> About this task:
Will you output all of the data below exactly, omitting the images?

> Data block:
################
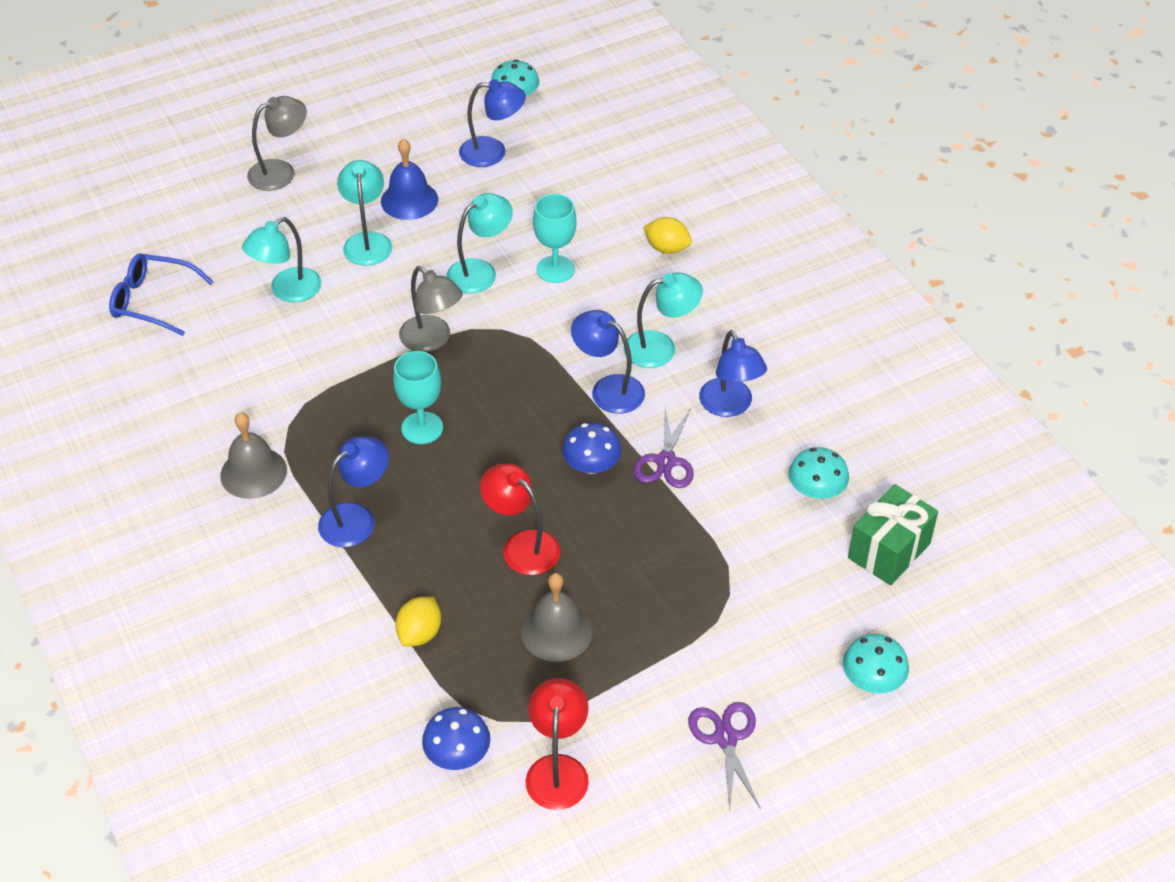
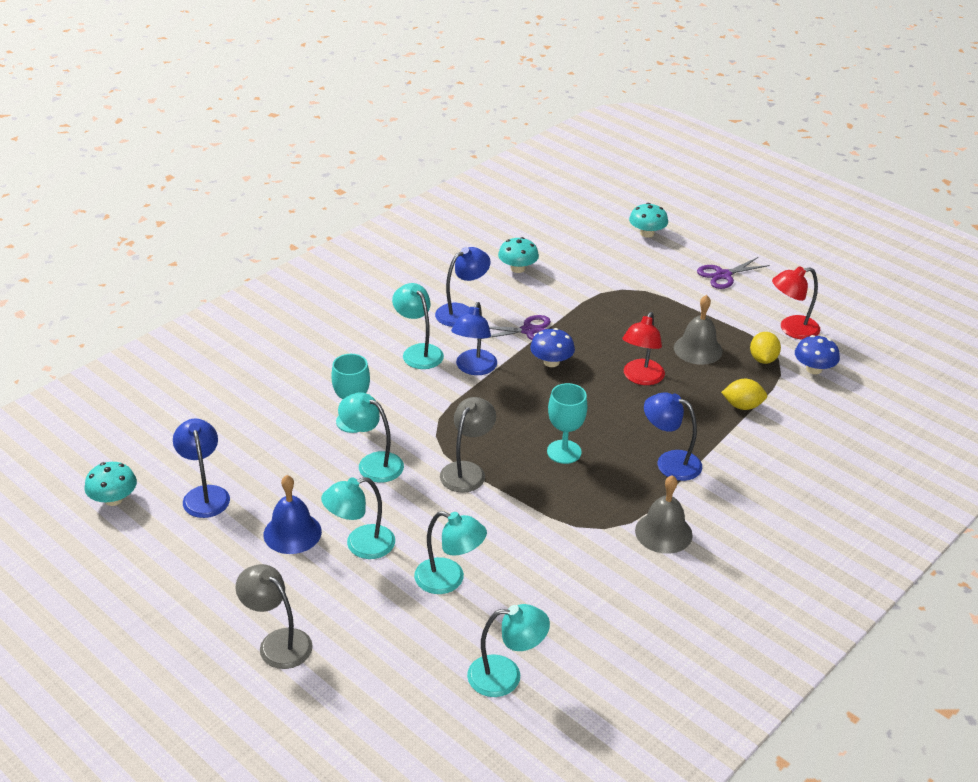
camera: 110 degrees left, 10 degrees down
(152, 301) = (506, 676): blue glasses -> turquoise lamp
(667, 248) = (304, 368): yellow lemon -> yellow lemon (763, 359)
(889, 551) = (550, 238): green gift -> none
################
> Your solution:
camera: 110 degrees left, 10 degrees down
(152, 301) = (506, 676): blue glasses -> turquoise lamp
(667, 248) = (304, 368): yellow lemon -> yellow lemon (763, 359)
(889, 551) = (550, 238): green gift -> none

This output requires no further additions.